§ Your task: Reproduce each line of the following material exactly, omitting the images.

§ Dataset content:
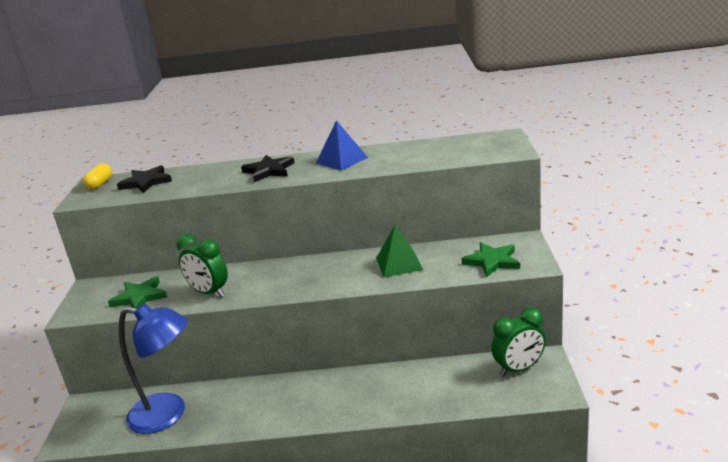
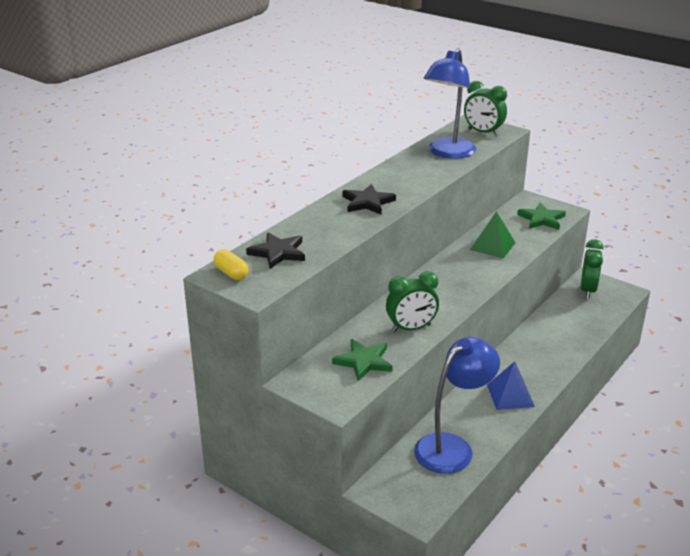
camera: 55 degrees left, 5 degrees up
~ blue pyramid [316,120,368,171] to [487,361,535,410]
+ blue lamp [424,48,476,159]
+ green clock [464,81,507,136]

§ Answer below:
camera: 55 degrees left, 5 degrees up
~ blue pyramid [316,120,368,171] to [487,361,535,410]
+ blue lamp [424,48,476,159]
+ green clock [464,81,507,136]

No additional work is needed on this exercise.